* **AIM OF THE EXERCISE**: Among the entries below, find the lines with "none" and copy them.
[[ RECORDS PROVIDED open ]]
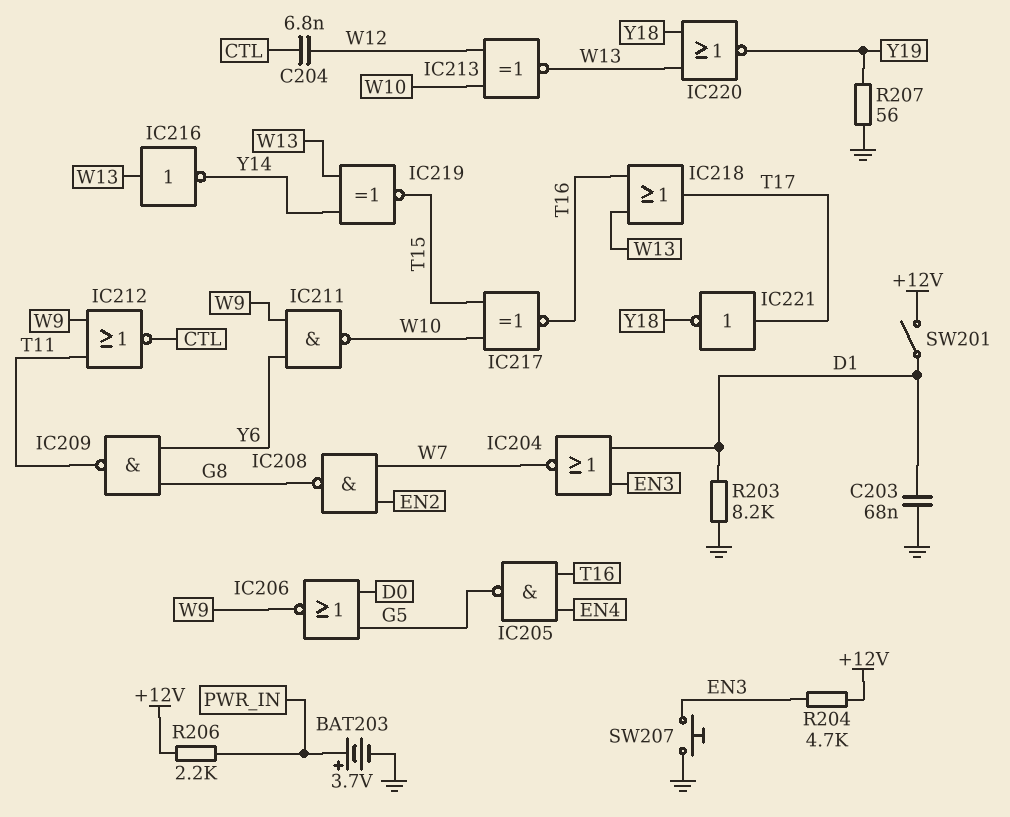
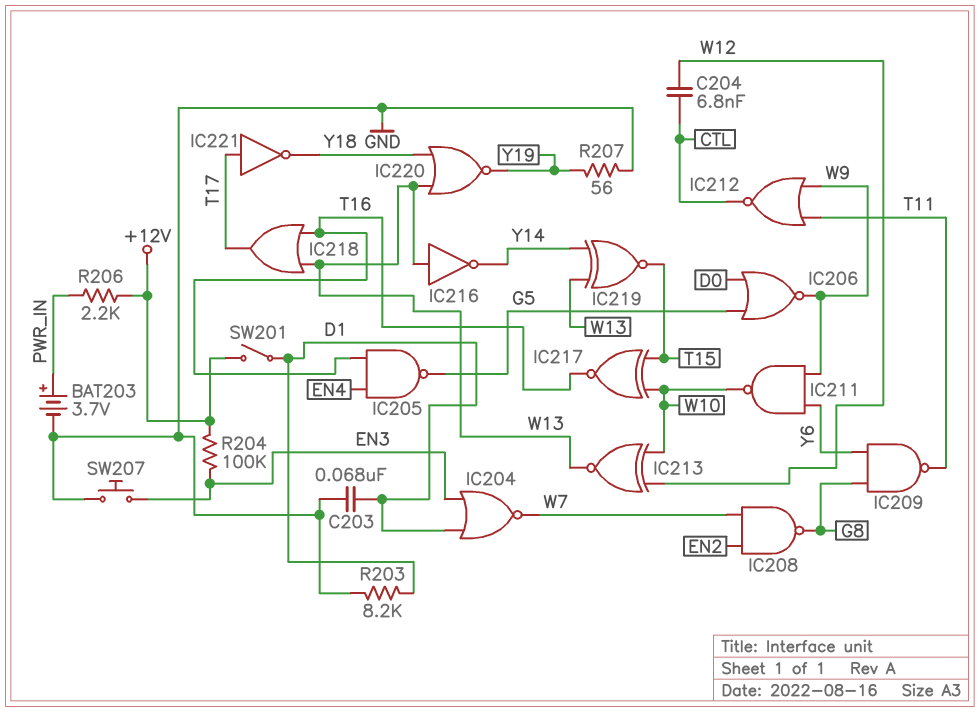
R204: 4.7k (+12V, EN3) -> 100k (+12V, EN3)

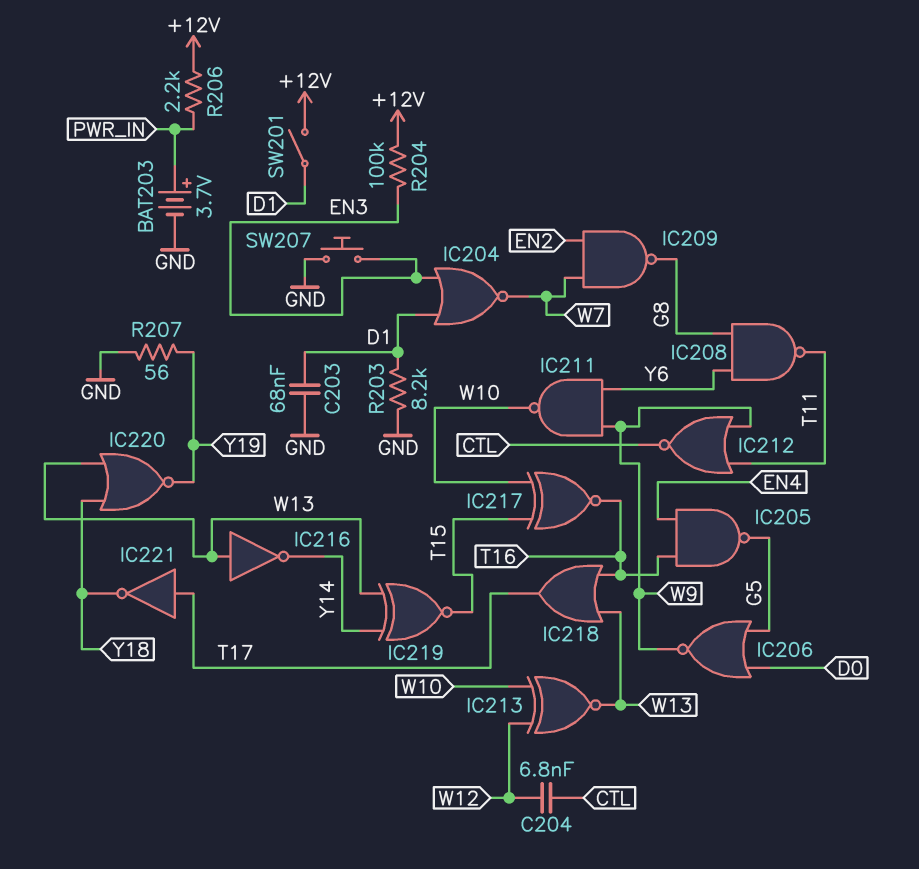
IC208: NAND (in EN2, in W7, out G8) -> NAND (in G8, in Y6, out T11)
IC209: NAND (in G8, in Y6, out T11) -> NAND (in EN2, in W7, out G8)

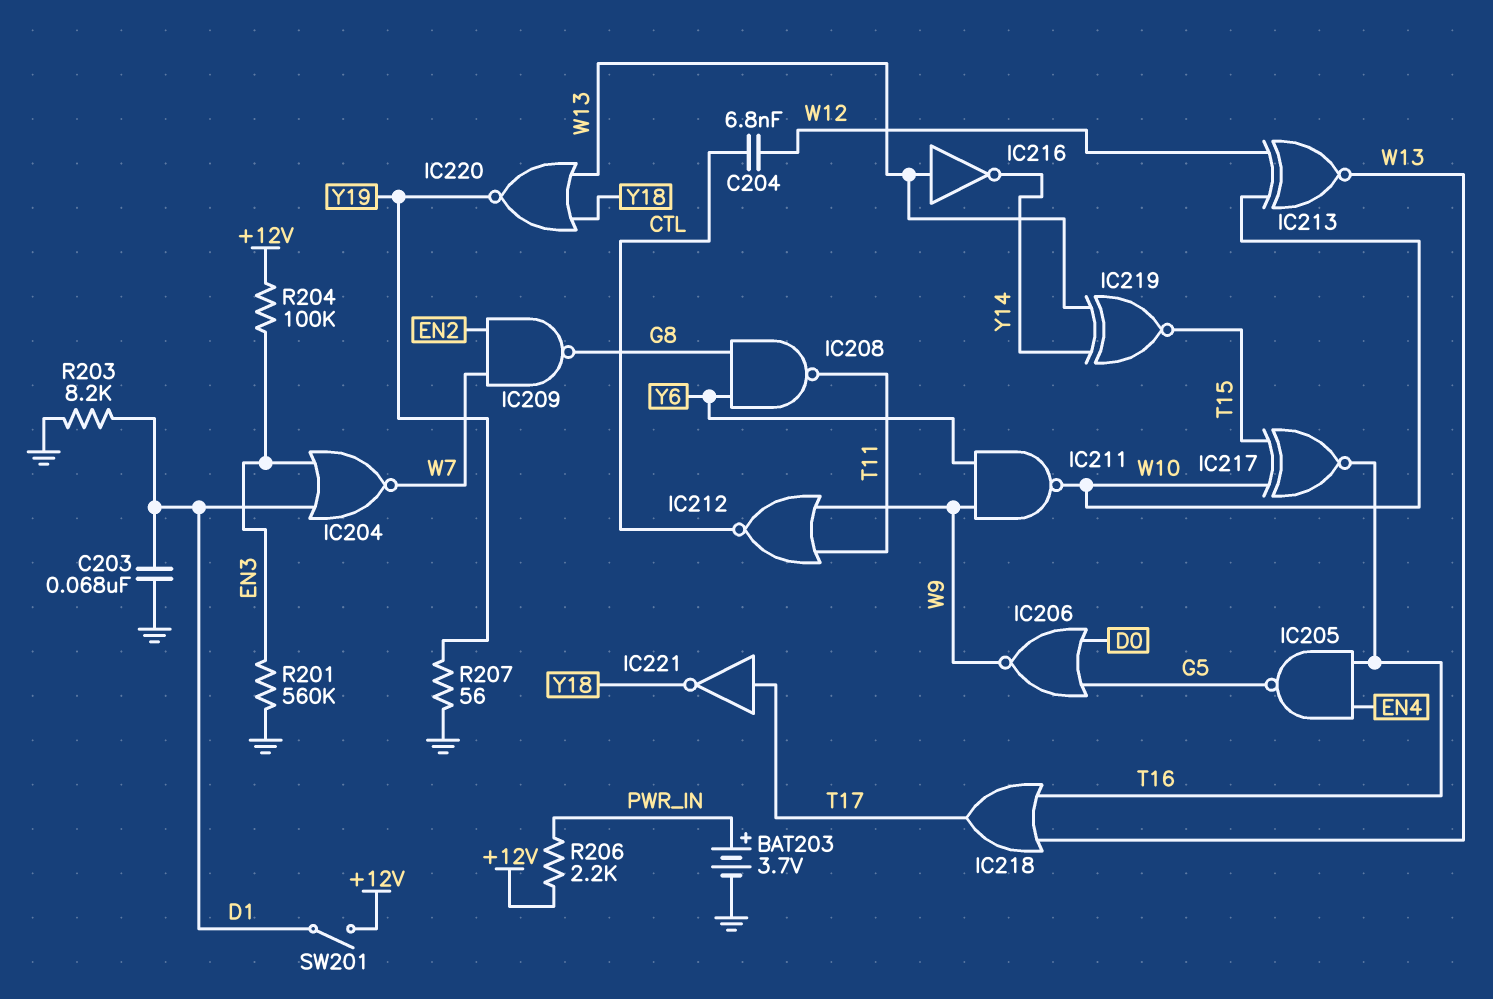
R201: none -> 560k (EN3, GND)
SW207: button (EN3, GND) -> none

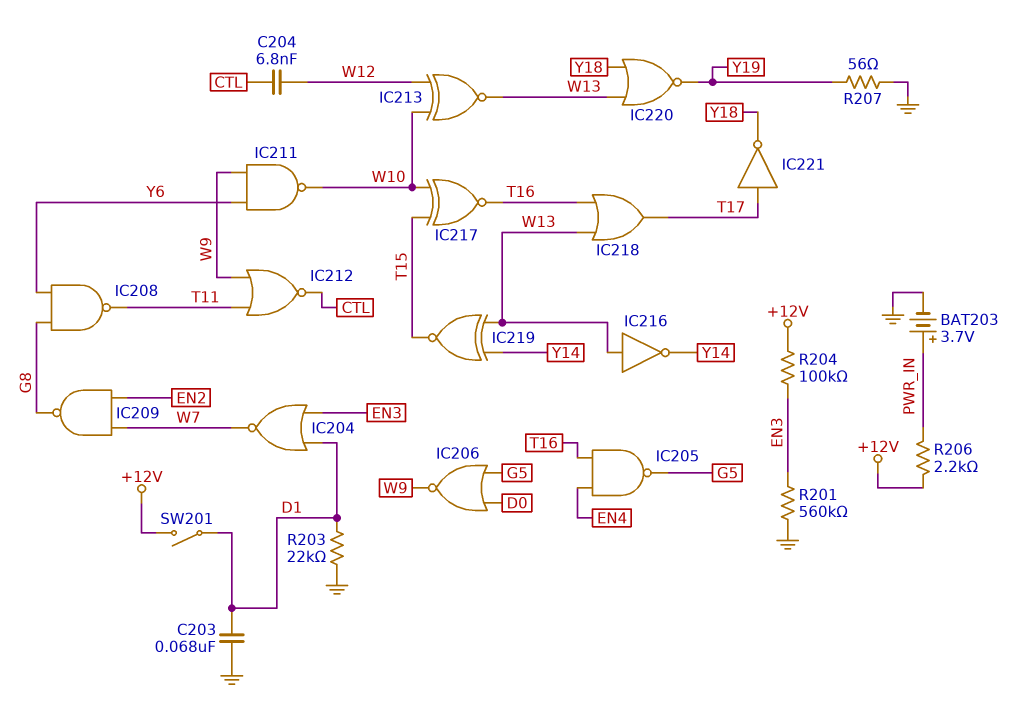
R203: 8.2k (D1, GND) -> 22k (D1, GND)

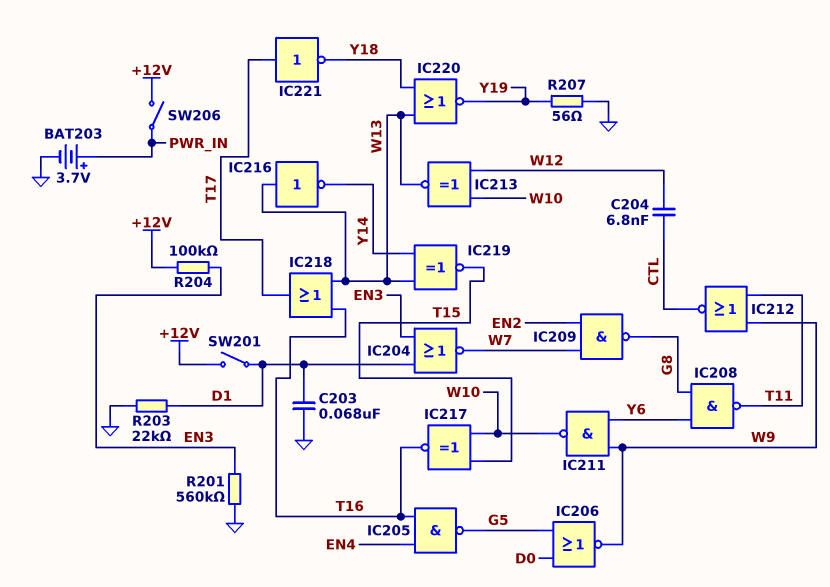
R206: 2.2k (+12V, PWR_IN) -> none
SW206: none -> switch (+12V, PWR_IN)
[[ RECORDS PROVIDED closed ]]
* **SOLUTION TO THE EXERCISE**:
R201: none -> 560k (EN3, GND)
SW207: button (EN3, GND) -> none
R206: 2.2k (+12V, PWR_IN) -> none
SW206: none -> switch (+12V, PWR_IN)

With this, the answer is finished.